From the entries below, copy out all lines holding "green".

DATA TO EXAMINE section start

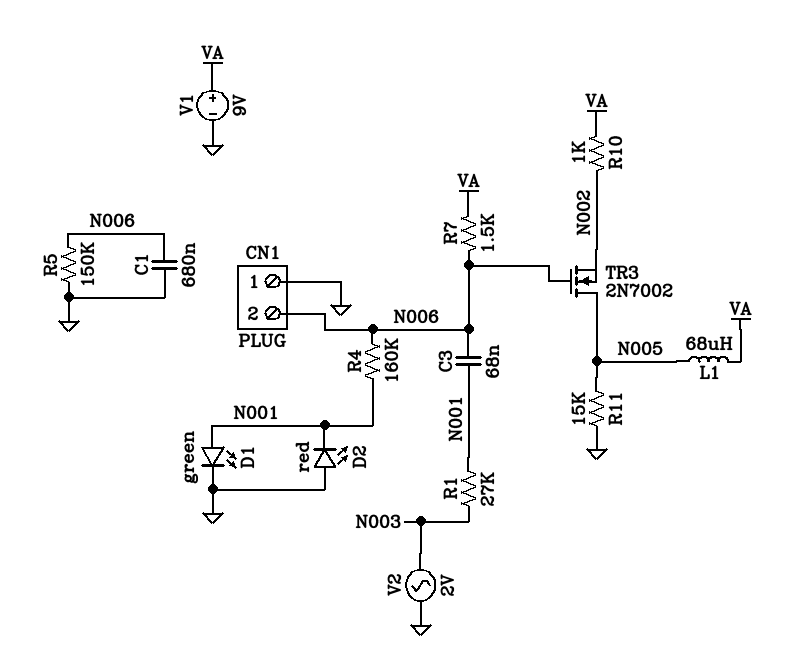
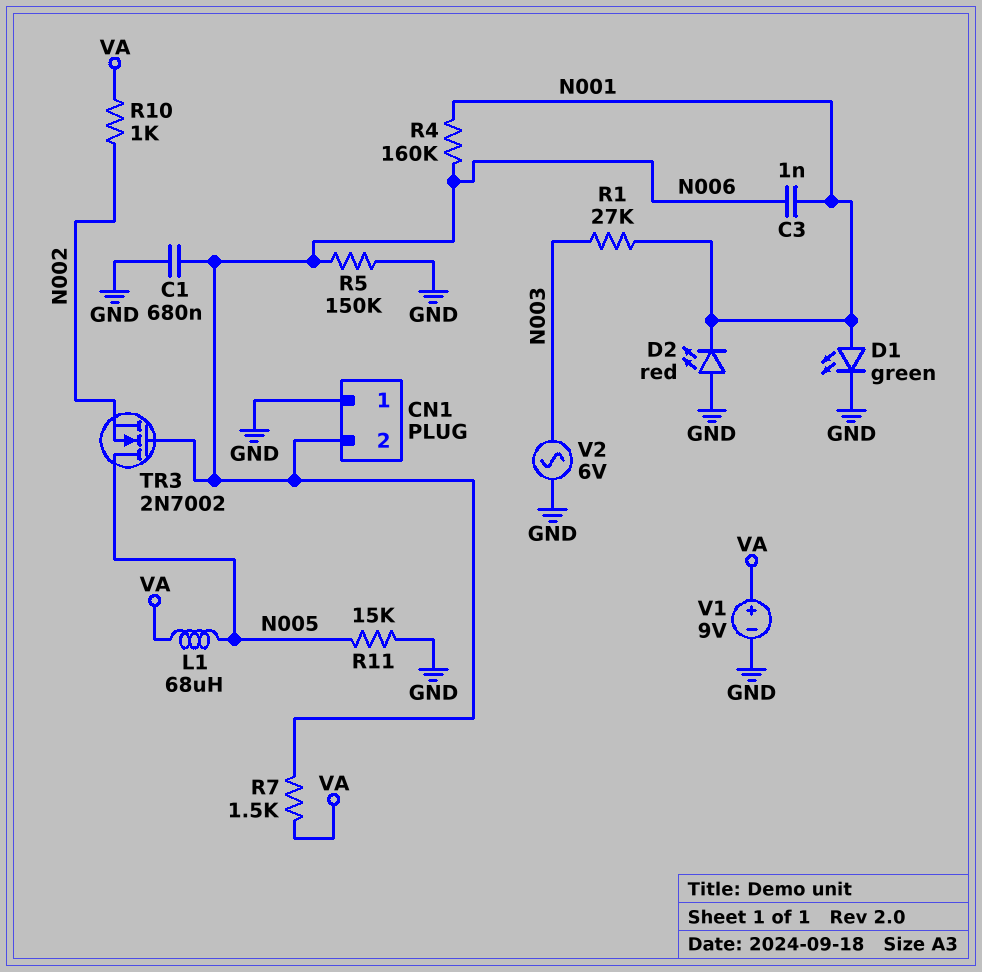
C3: 68nF (N001, N006) -> 1nF (N001, N006)
V2: AC 2V (GND, N003) -> AC 6V (GND, N003)

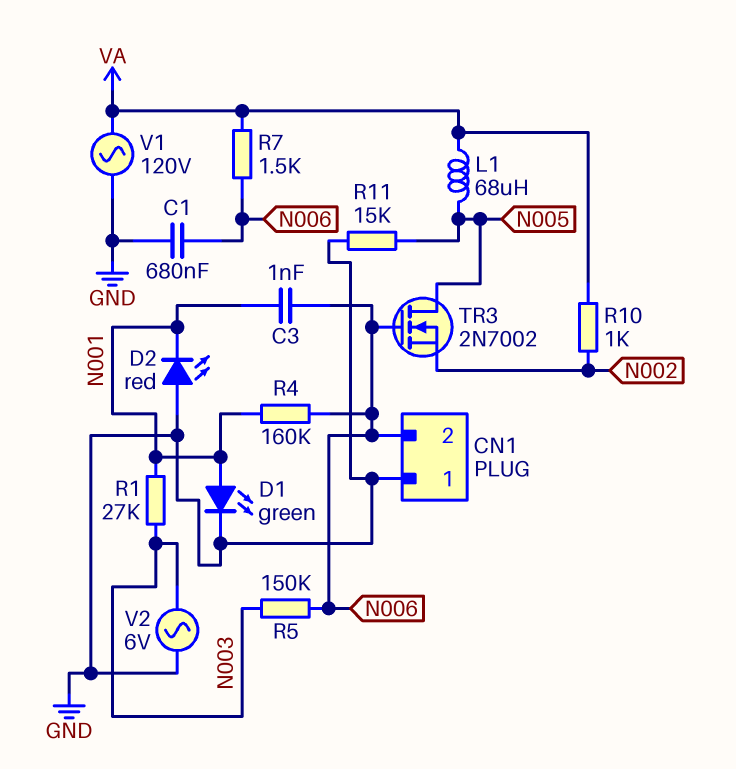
R5: 150k (GND, N006) -> 150k (N003, N006)
V1: 9V (plus VA, minus GND) -> AC 120V (GND, VA)

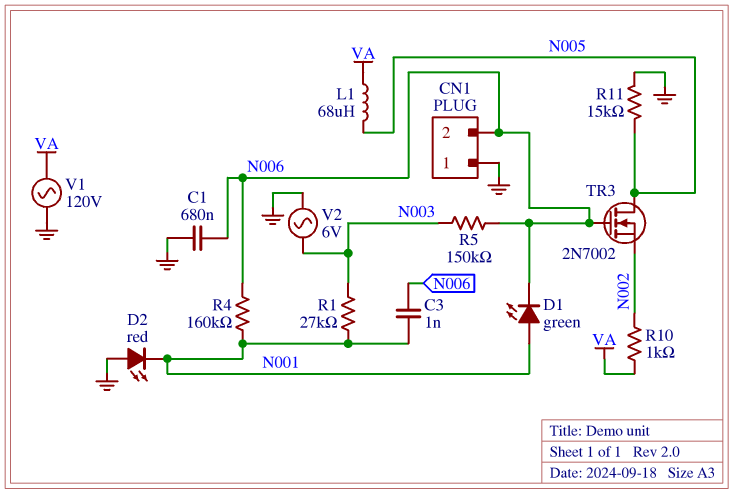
D1: LED green (A N001, K GND) -> LED green (A N001, K N006)
R7: 1.5k (N006, VA) -> none

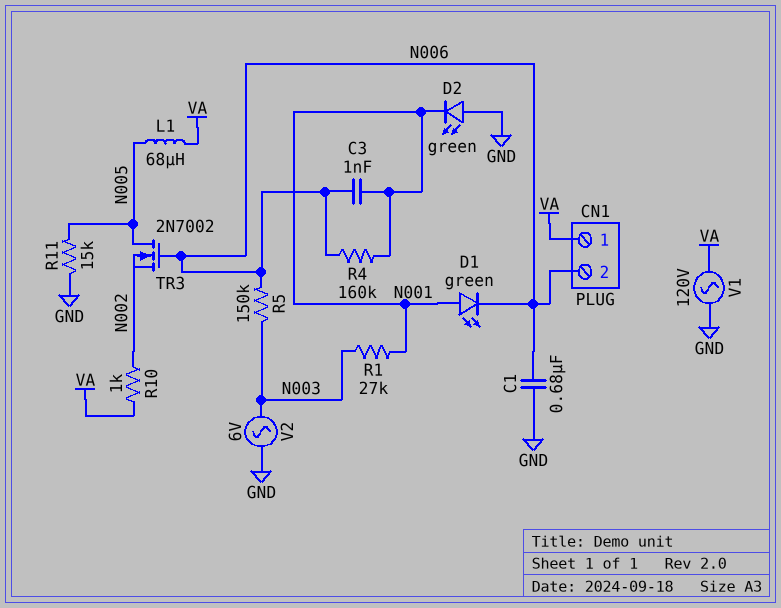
CN1 pin 1: GND -> VA
D2: LED red (A GND, K N001) -> LED green (A GND, K N001)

DATA TO EXAMINE section end

FINAL ANSWER:
D1: LED green (A N001, K GND) -> LED green (A N001, K N006)
D2: LED red (A GND, K N001) -> LED green (A GND, K N001)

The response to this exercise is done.